Before-and-after scene images
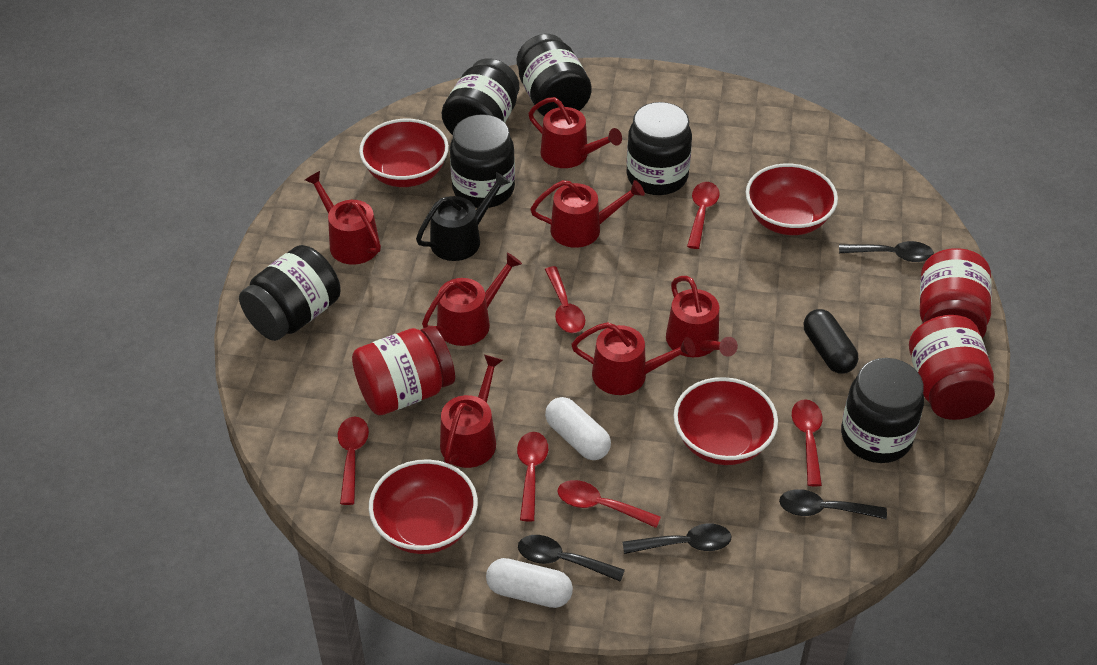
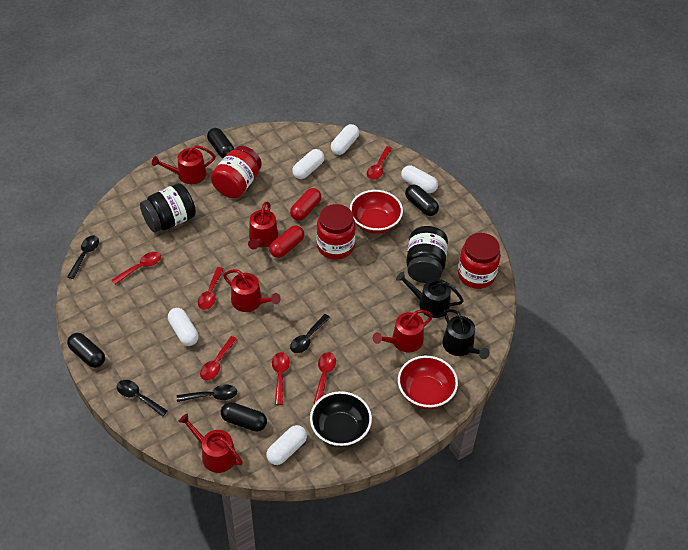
black bowl: 0 -> 1
black capsule: 1 -> 4
black jar: 6 -> 2
black watering can: 1 -> 2
red bowl: 4 -> 2
red capsule: 0 -> 2
red watering can: 7 -> 5
white capsule: 2 -> 5

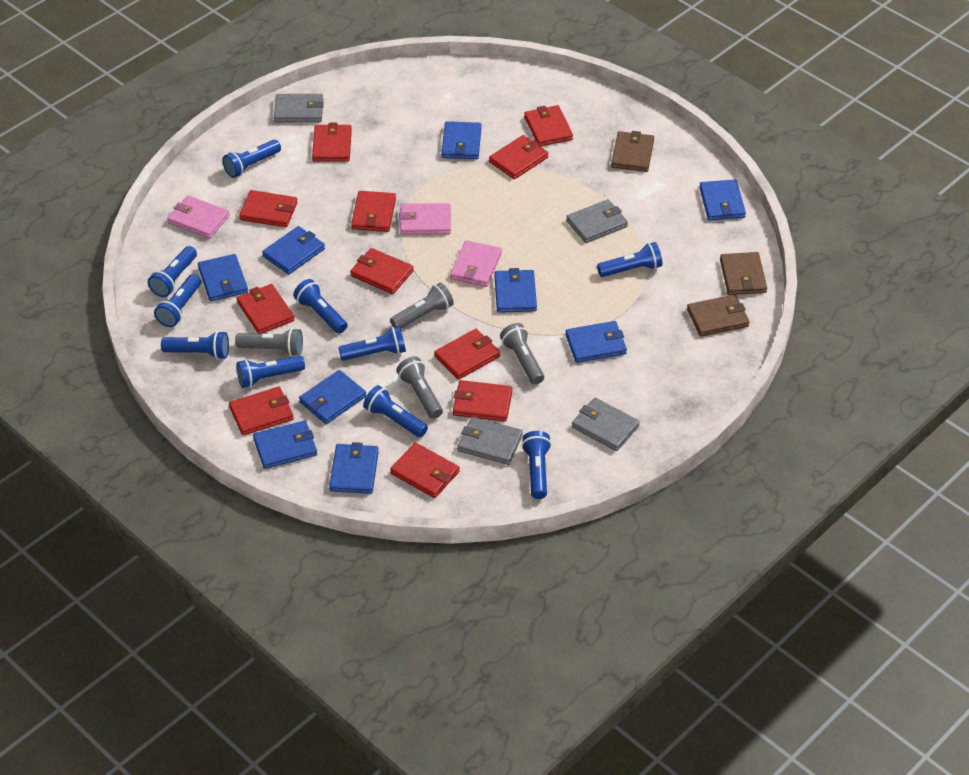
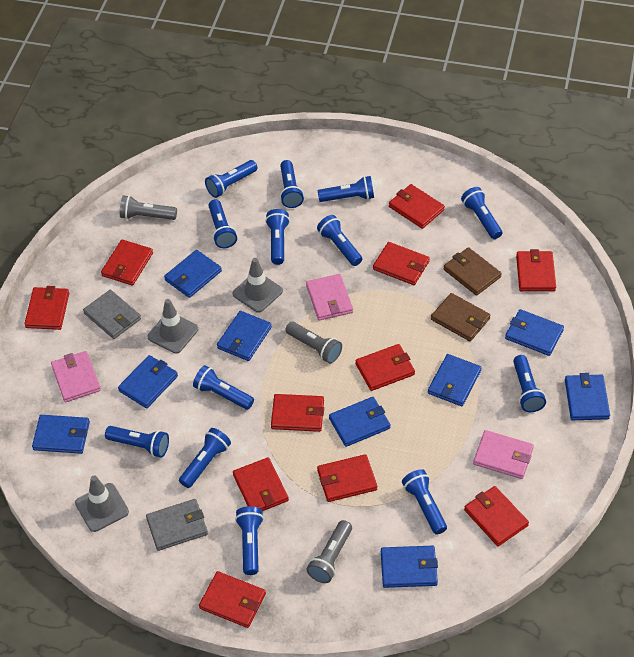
blue flashlight: 10 -> 13
brown wallet: 3 -> 2
grey flashlight: 4 -> 3
grey traffic cone: 0 -> 3
grey wallet: 4 -> 2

# WHAT IS BEING ASKED
Your answer should reproduce every line of the data verbatim and include no images.

# TASK OUTPUT
black bowl: 0 -> 1
black capsule: 1 -> 4
black jar: 6 -> 2
black watering can: 1 -> 2
red bowl: 4 -> 2
red capsule: 0 -> 2
red watering can: 7 -> 5
white capsule: 2 -> 5

blue flashlight: 10 -> 13
brown wallet: 3 -> 2
grey flashlight: 4 -> 3
grey traffic cone: 0 -> 3
grey wallet: 4 -> 2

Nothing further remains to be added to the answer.